=== EXERCISE REQUIREMENTS ===
Copy exactly, and only, the lines from the line containing "R214: 2k (VE, VS) -> none" through the last line of the records below, both included, and leave out any pictures.

=== RECORDS ===
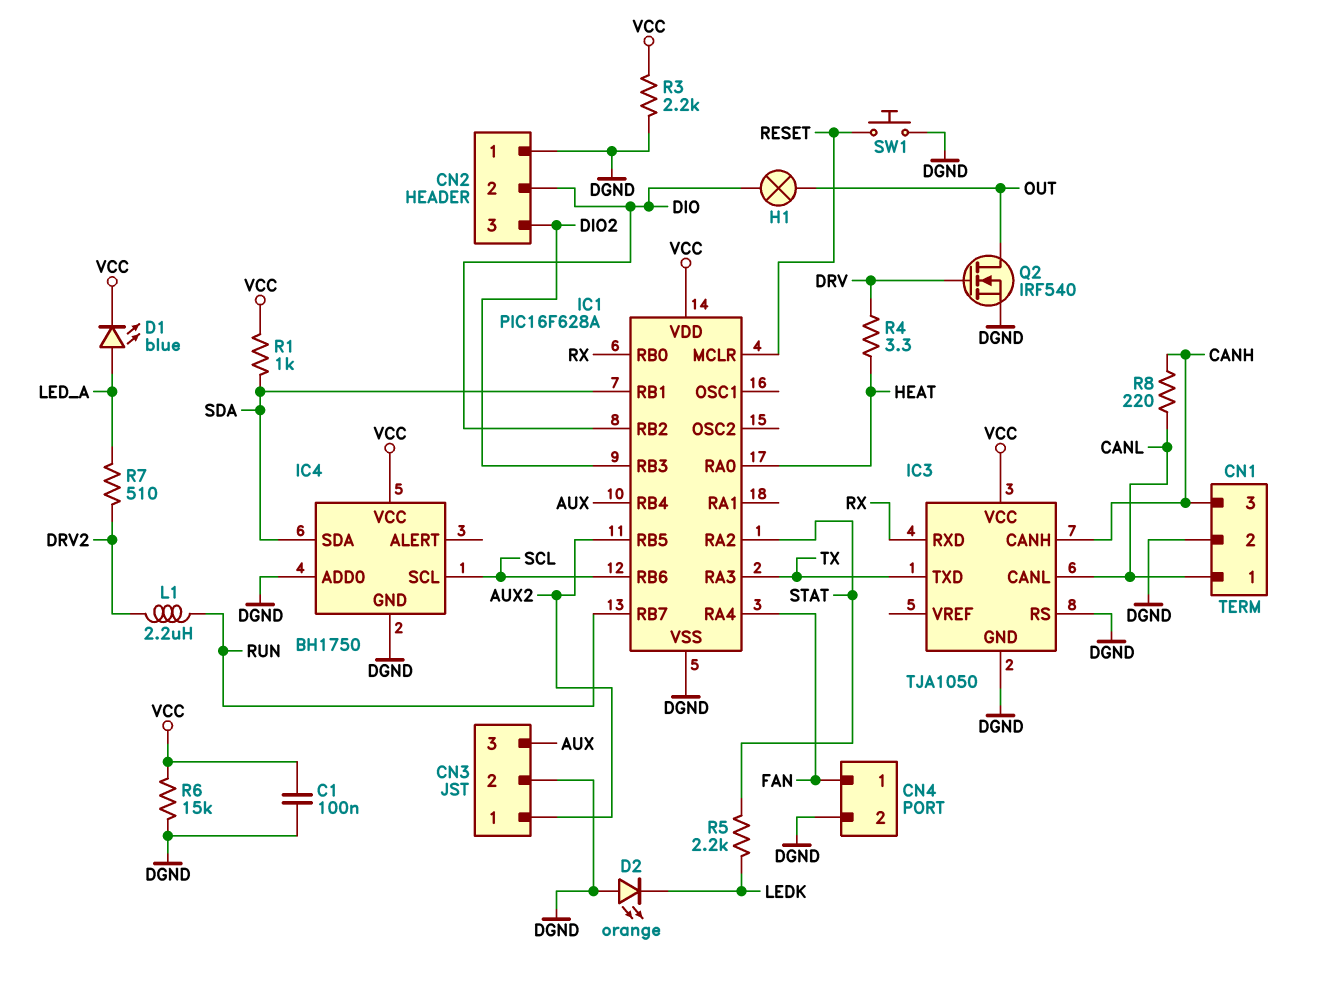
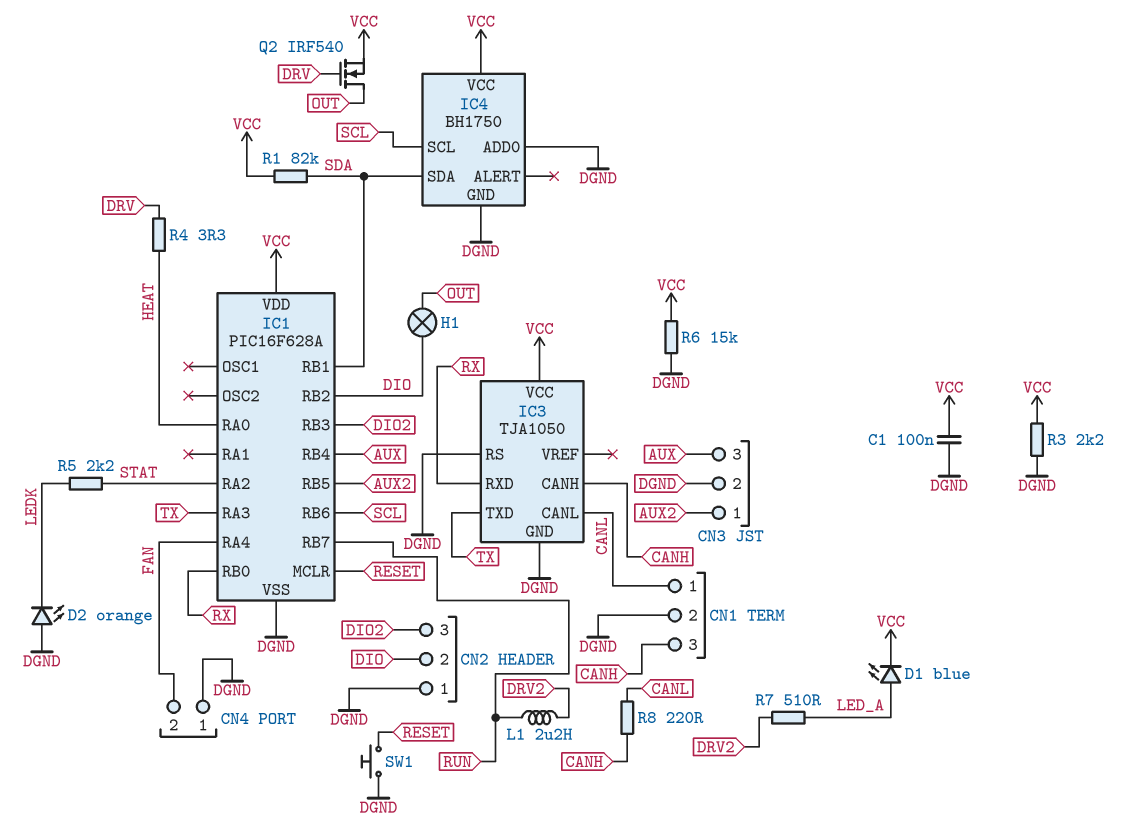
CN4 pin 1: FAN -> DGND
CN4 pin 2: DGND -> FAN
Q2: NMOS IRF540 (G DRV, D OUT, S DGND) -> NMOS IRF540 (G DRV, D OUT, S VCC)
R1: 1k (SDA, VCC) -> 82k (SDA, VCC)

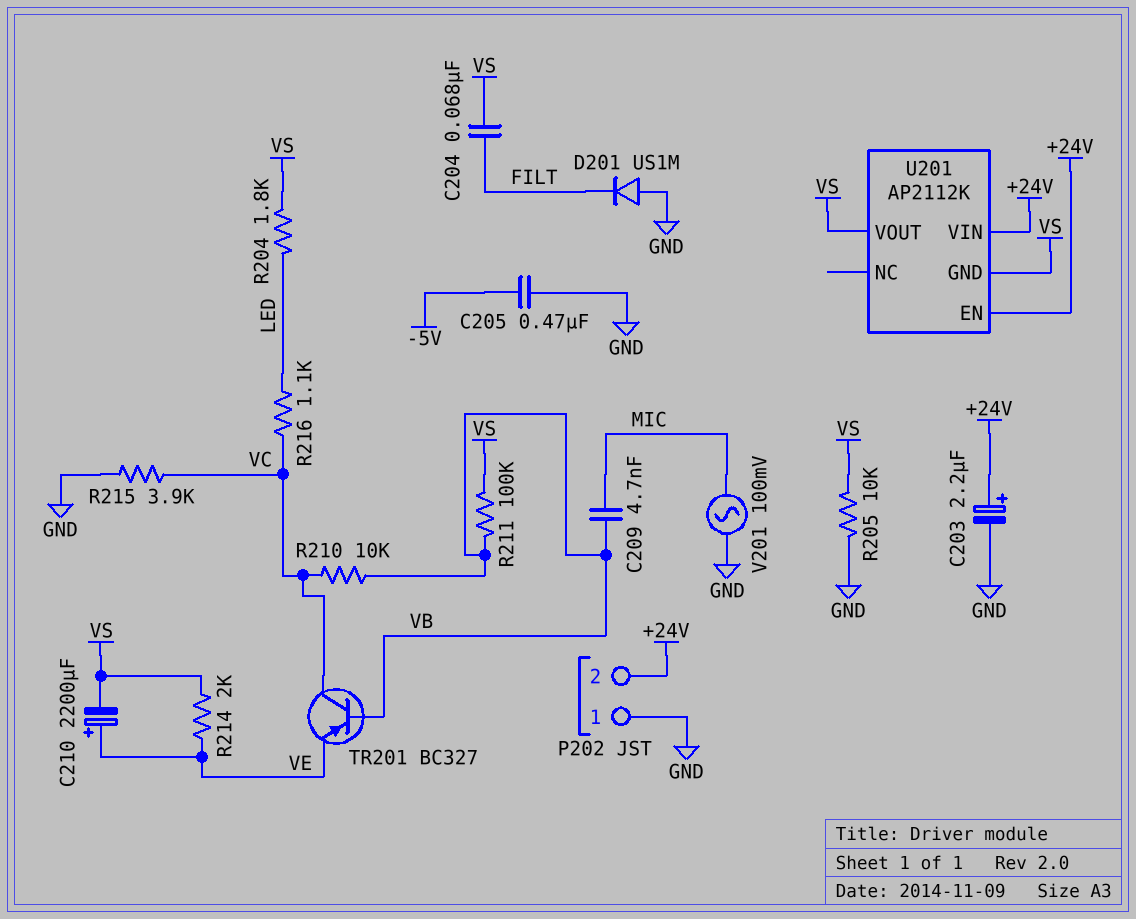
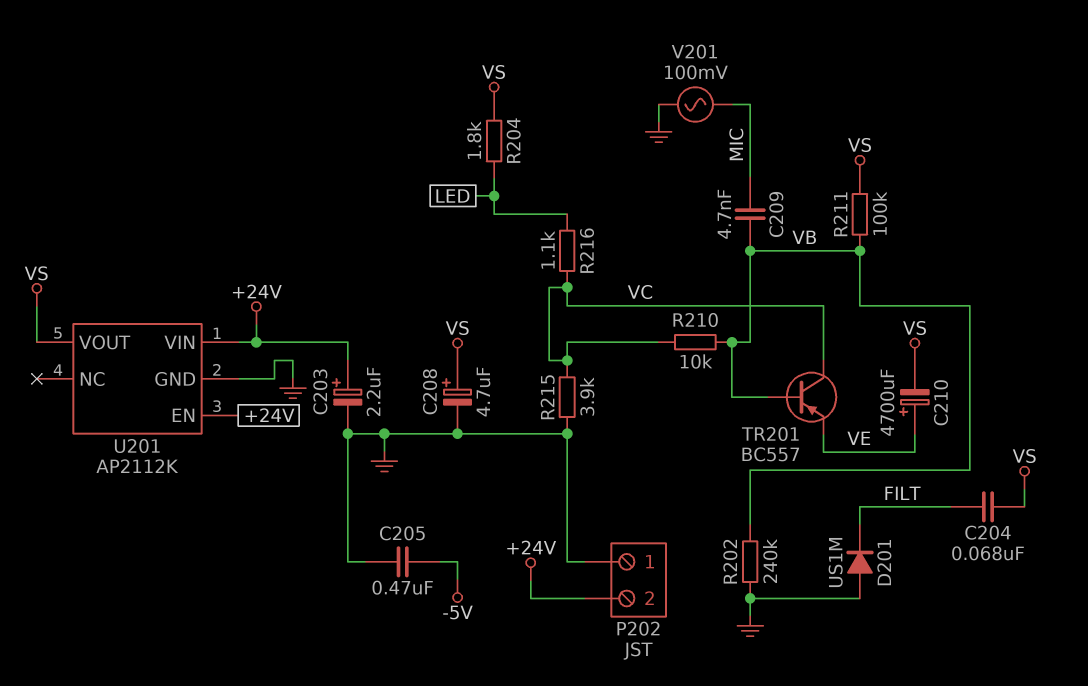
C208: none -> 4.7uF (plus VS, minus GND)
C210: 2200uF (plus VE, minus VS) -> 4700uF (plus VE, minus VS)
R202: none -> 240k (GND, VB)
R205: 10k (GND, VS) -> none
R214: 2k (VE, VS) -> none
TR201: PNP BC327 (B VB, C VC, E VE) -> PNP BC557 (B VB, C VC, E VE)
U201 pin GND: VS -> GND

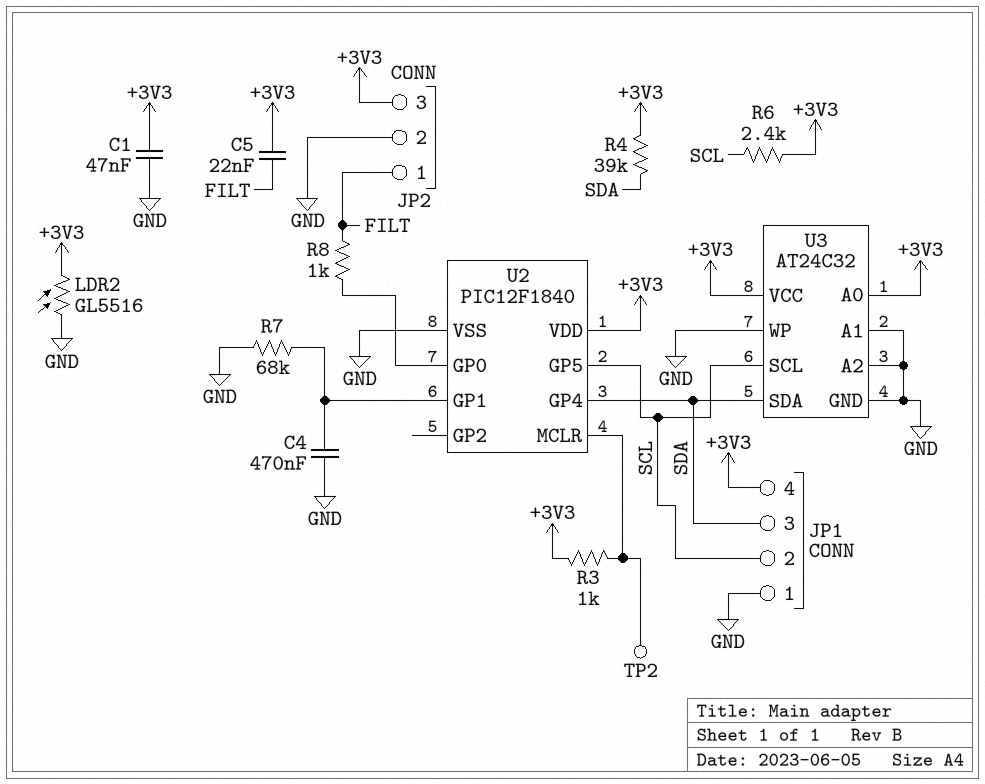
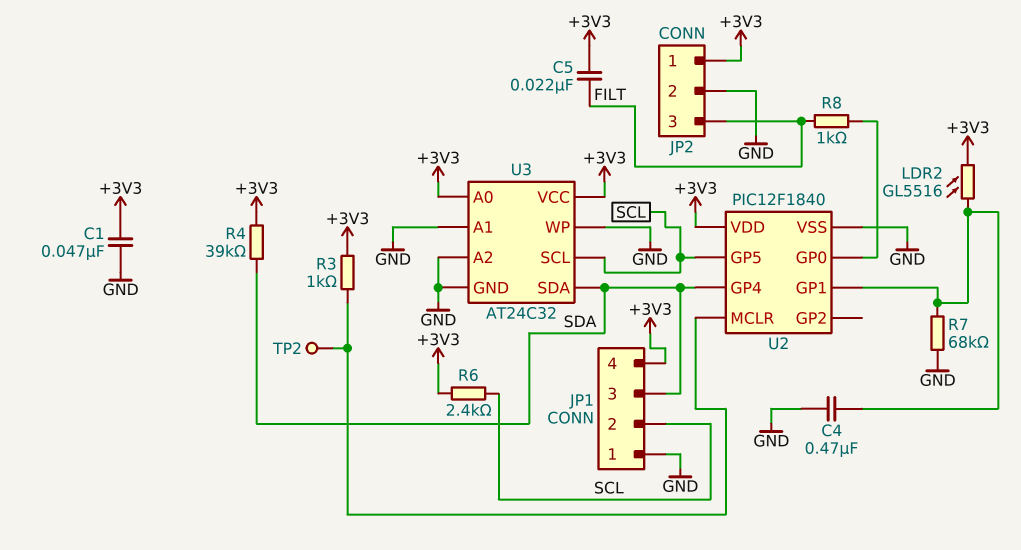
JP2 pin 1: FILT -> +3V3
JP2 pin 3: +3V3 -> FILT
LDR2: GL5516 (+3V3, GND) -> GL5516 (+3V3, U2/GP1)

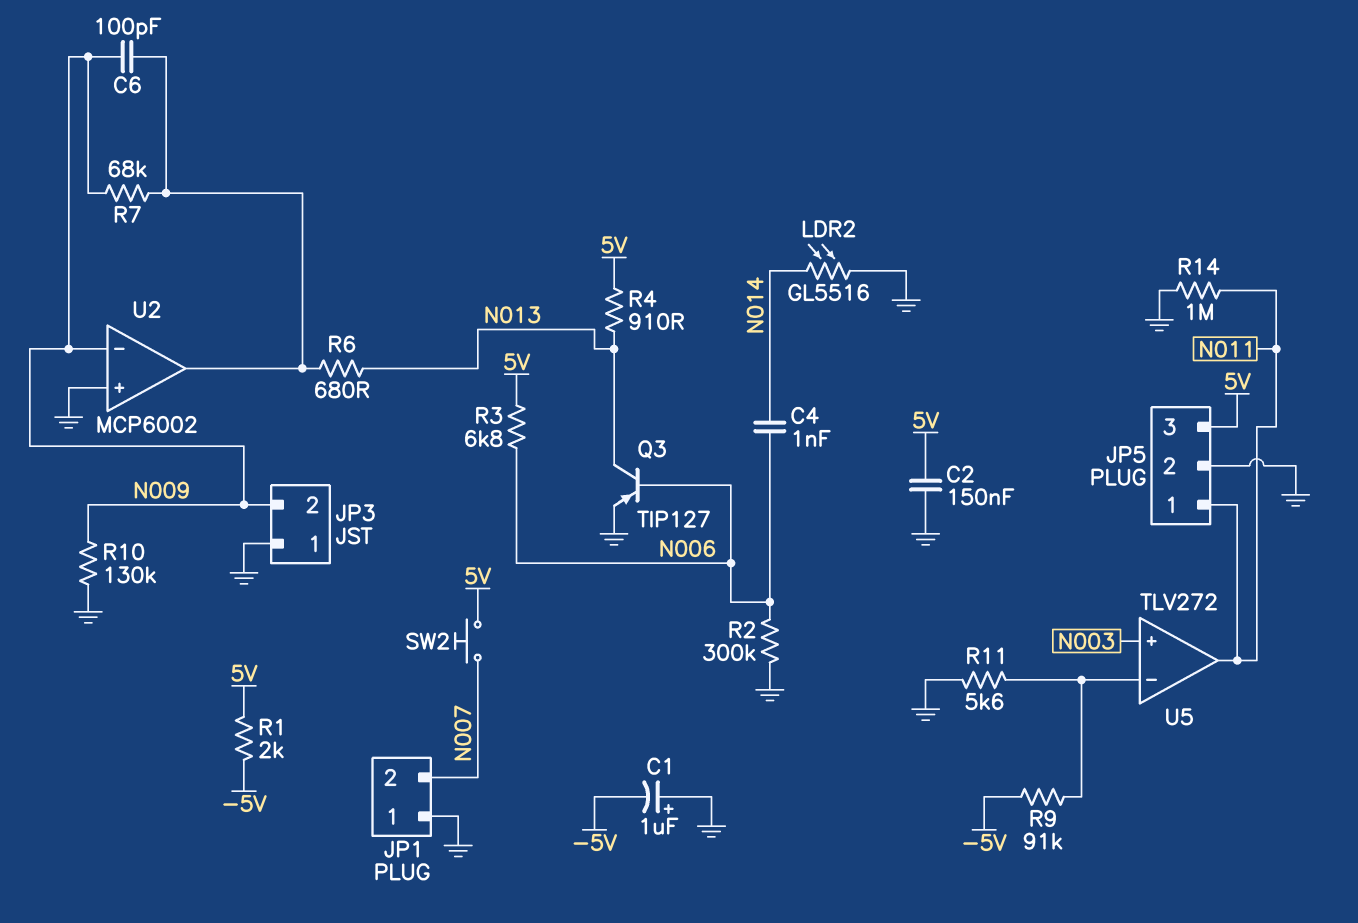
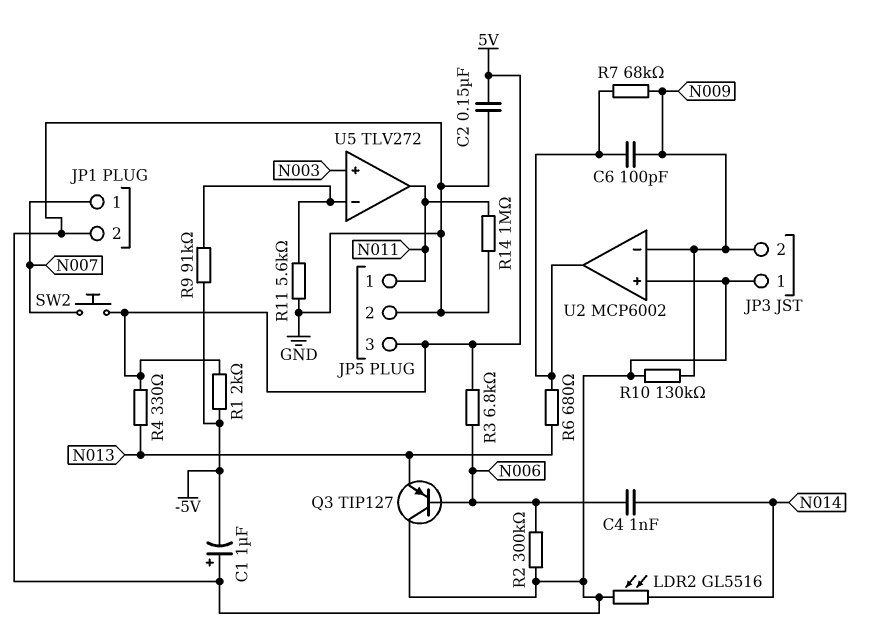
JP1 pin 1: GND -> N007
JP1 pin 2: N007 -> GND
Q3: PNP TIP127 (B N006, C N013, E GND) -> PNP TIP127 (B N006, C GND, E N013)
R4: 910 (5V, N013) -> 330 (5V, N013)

=== YOUR SOLUTION ===
R214: 2k (VE, VS) -> none
TR201: PNP BC327 (B VB, C VC, E VE) -> PNP BC557 (B VB, C VC, E VE)
U201 pin GND: VS -> GND

JP2 pin 1: FILT -> +3V3
JP2 pin 3: +3V3 -> FILT
LDR2: GL5516 (+3V3, GND) -> GL5516 (+3V3, U2/GP1)

JP1 pin 1: GND -> N007
JP1 pin 2: N007 -> GND
Q3: PNP TIP127 (B N006, C N013, E GND) -> PNP TIP127 (B N006, C GND, E N013)
R4: 910 (5V, N013) -> 330 (5V, N013)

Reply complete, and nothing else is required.